Extracted entries →
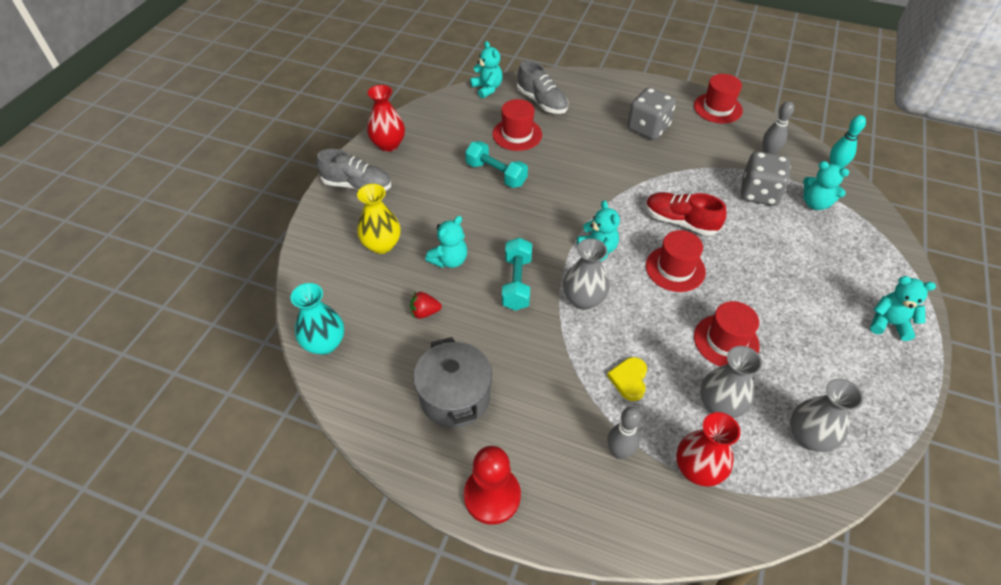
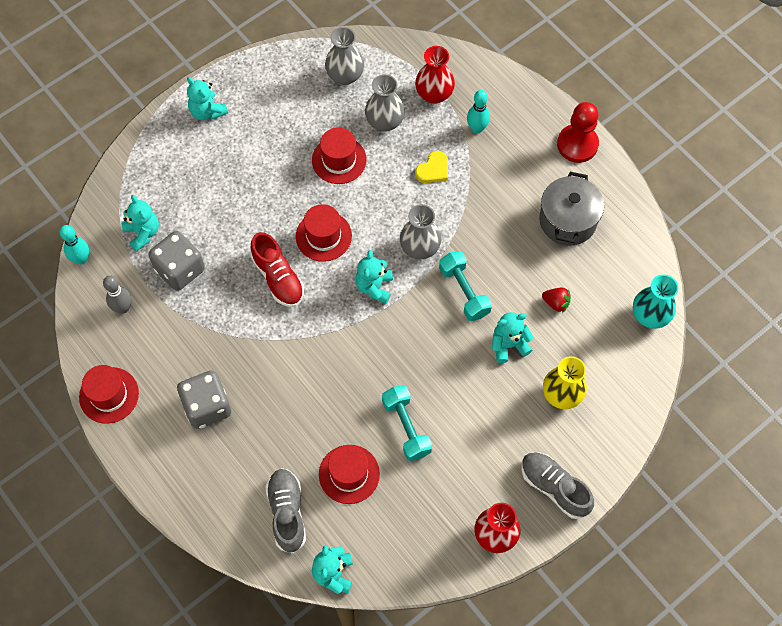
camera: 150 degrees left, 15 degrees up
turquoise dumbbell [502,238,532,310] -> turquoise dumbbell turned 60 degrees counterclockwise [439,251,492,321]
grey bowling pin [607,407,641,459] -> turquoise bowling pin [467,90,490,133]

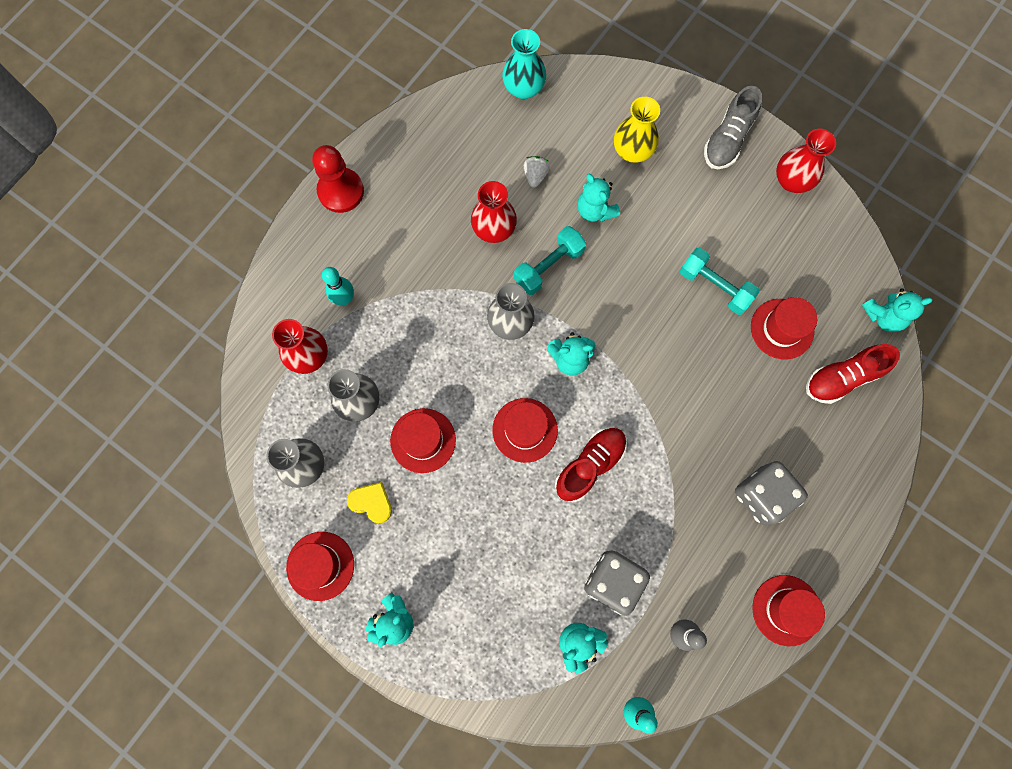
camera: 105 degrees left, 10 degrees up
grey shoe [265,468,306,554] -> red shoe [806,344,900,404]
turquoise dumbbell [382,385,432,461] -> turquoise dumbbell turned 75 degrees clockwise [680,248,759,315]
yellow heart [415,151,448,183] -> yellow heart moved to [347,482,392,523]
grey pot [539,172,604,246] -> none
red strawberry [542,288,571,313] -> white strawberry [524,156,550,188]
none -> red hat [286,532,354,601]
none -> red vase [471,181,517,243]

Your goal → The lines from the one containing "yellow heart [415,151,448,183]" to the final line of the listing above must be set down exactly, both included.

Reply to the task →
yellow heart [415,151,448,183] -> yellow heart moved to [347,482,392,523]
grey pot [539,172,604,246] -> none
red strawberry [542,288,571,313] -> white strawberry [524,156,550,188]
none -> red hat [286,532,354,601]
none -> red vase [471,181,517,243]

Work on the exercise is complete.